Using the entries below, write out the line with "camera: 20 degrees left, 5 degrees up", the line with "(433, 218) = (681, 199): red", and every line in between, exactly as each is written.
___ SUPPLIED DATA
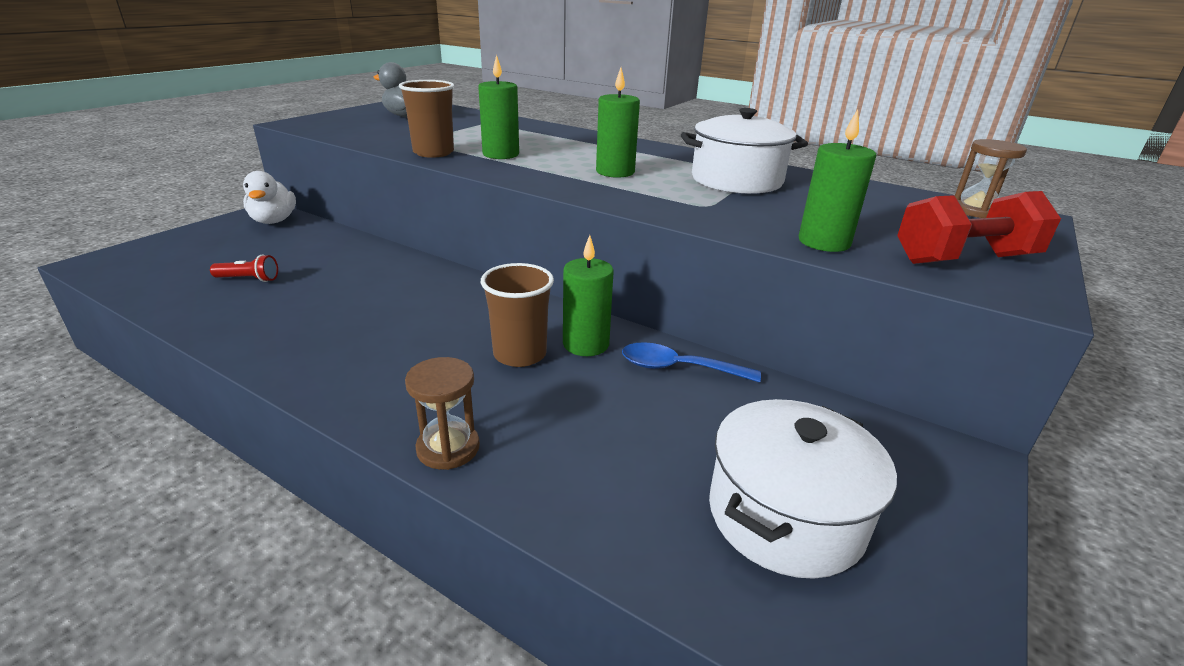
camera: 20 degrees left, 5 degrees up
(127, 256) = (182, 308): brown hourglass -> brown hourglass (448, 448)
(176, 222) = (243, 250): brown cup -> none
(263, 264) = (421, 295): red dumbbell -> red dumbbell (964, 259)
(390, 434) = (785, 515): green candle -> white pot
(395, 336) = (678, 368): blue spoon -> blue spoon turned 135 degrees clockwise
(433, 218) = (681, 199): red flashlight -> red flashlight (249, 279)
______
___ SUPPLIED DATA
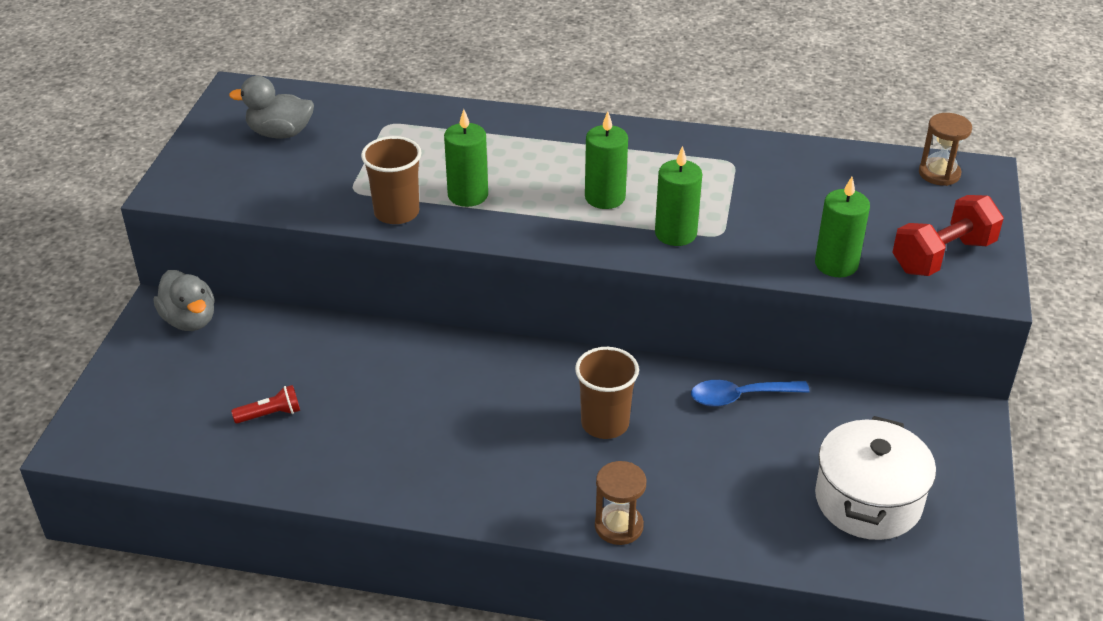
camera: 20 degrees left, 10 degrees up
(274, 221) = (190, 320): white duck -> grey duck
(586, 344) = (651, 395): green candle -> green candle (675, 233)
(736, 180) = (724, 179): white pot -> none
______
**ANSWER SPACE**
camera: 20 degrees left, 5 degrees up
(127, 256) = (182, 308): brown hourglass -> brown hourglass (448, 448)
(176, 222) = (243, 250): brown cup -> none
(263, 264) = (421, 295): red dumbbell -> red dumbbell (964, 259)
(390, 434) = (785, 515): green candle -> white pot
(395, 336) = (678, 368): blue spoon -> blue spoon turned 135 degrees clockwise
(433, 218) = (681, 199): red flashlight -> red flashlight (249, 279)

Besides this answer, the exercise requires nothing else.